_The task_
Where does the string "minus" appear? Copy every line of the entries below that holds it.

_Dataset extract_

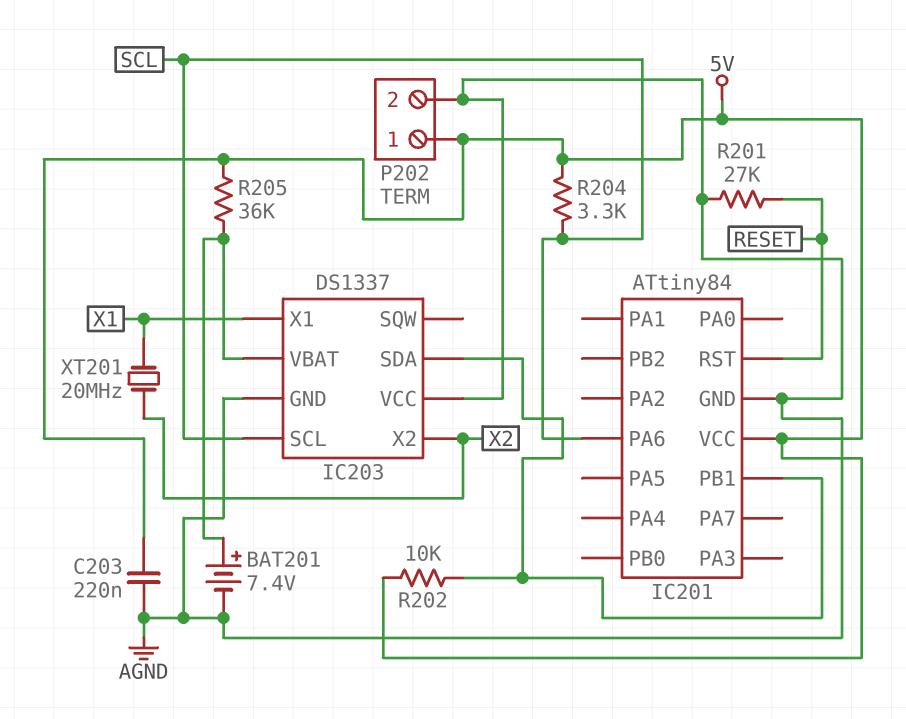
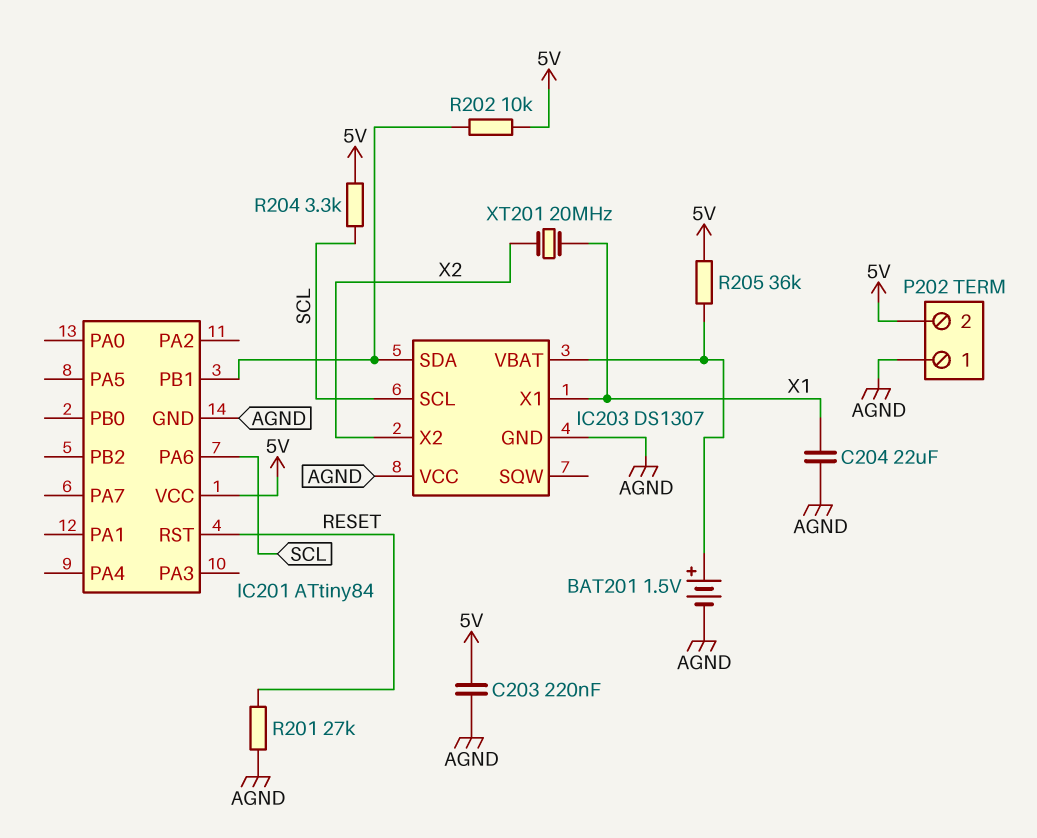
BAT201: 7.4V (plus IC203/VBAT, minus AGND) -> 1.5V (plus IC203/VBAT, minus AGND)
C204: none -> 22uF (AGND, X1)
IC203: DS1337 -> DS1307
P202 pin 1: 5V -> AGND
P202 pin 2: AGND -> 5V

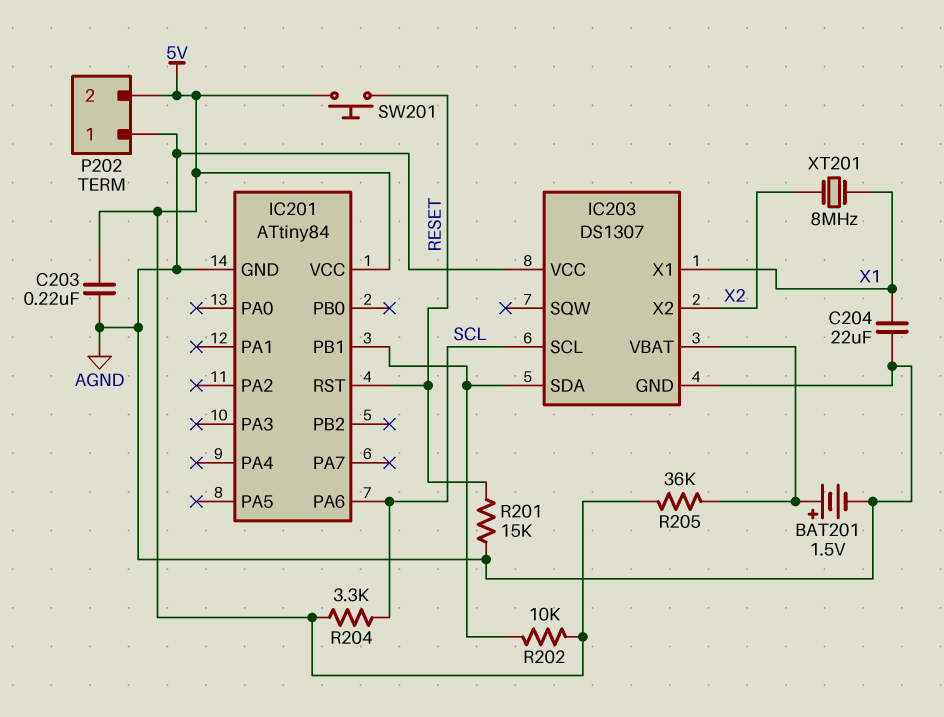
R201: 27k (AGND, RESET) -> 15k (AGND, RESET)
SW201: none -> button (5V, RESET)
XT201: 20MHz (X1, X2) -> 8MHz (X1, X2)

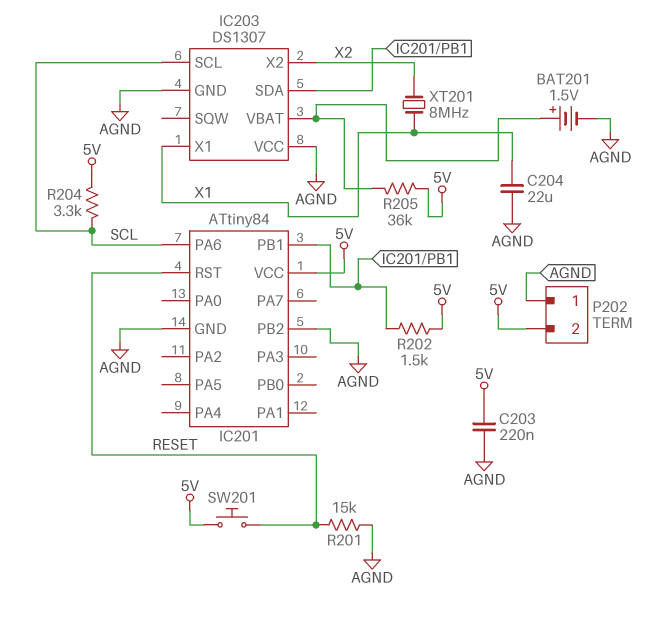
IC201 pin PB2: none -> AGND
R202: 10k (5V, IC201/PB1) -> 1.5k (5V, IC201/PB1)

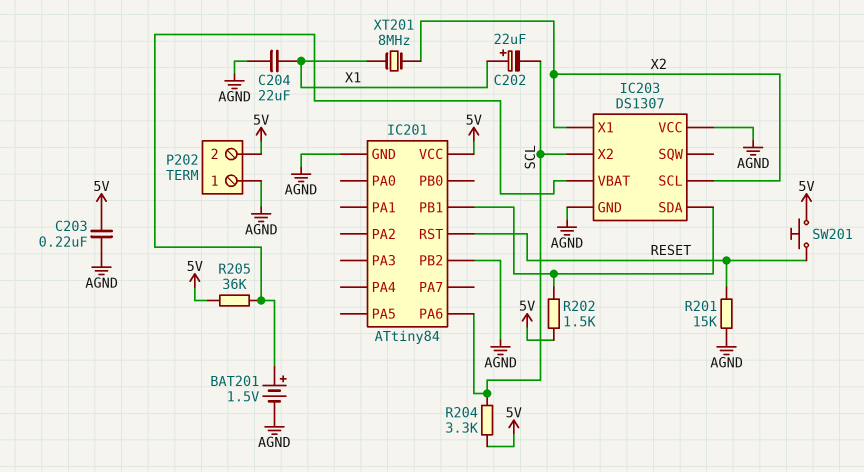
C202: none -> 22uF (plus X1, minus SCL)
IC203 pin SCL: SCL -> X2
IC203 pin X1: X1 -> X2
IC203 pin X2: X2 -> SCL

_Answer to this problem_
BAT201: 7.4V (plus IC203/VBAT, minus AGND) -> 1.5V (plus IC203/VBAT, minus AGND)
C202: none -> 22uF (plus X1, minus SCL)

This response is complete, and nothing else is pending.